▸ Records
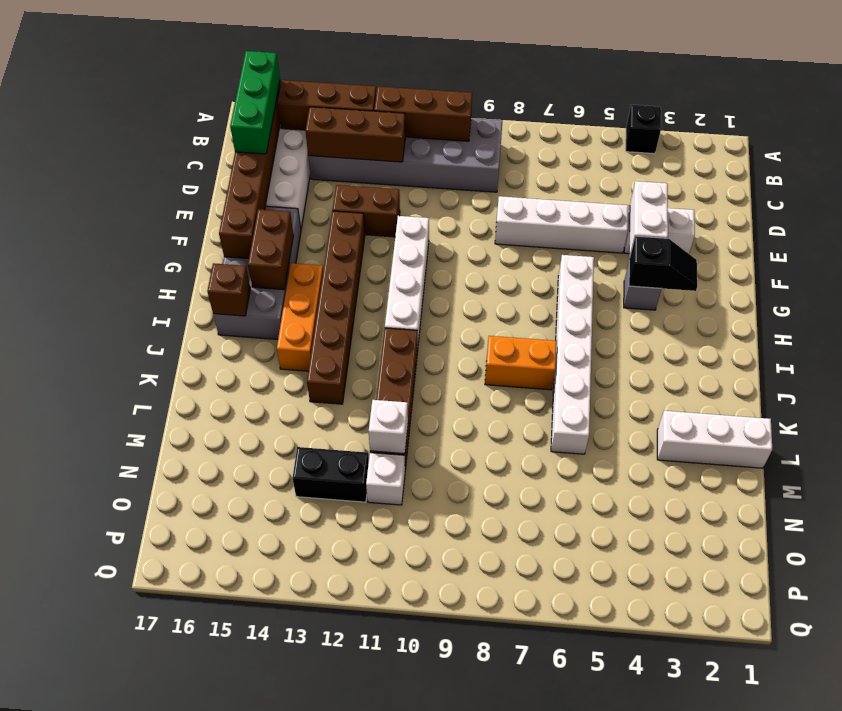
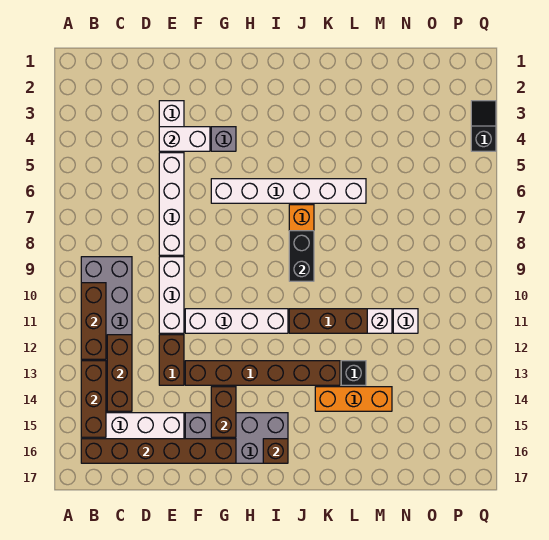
black brick A4 level 1 -> black brick L13 level 1
green brick B16:D16 level 3 -> none
black slope G3:G4 level 2 top 4 -> black slope Q3:Q4 level 1 top 4
brown brick G15:H15 level 2 -> brown brick G14:G15 level 2
orange brick H14:J14 level 1 -> orange brick K14:M14 level 1
white brick L1:L3 level 1 -> white brick E9:E11 level 1
black brick N12:N13 level 1 -> black brick J8:J9 level 2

▸ Exercise goal
Each line containing the word "black" must be pulled from the listing and copied.

▸ Exercise response
black brick A4 level 1 -> black brick L13 level 1
black slope G3:G4 level 2 top 4 -> black slope Q3:Q4 level 1 top 4
black brick N12:N13 level 1 -> black brick J8:J9 level 2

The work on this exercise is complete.